YOUR ASSIGNMENT | Tally the lines of the listing below in which the string "Zelto" occurs, and give the tally alone.

DATA FOR REVIEW |

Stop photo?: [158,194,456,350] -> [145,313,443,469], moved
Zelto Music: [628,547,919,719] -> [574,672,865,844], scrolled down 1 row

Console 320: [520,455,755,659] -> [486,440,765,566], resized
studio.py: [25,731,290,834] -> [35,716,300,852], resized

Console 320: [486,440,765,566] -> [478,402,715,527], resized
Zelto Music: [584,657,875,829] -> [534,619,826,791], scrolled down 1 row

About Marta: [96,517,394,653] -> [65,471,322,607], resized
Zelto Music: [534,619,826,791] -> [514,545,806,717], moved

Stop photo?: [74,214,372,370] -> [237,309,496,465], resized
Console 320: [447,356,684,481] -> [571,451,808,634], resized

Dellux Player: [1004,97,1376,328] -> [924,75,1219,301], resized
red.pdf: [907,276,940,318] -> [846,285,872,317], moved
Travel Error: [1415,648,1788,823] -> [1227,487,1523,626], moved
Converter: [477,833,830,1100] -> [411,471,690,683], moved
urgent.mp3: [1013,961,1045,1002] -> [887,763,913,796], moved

YOUR SOLUTION | 3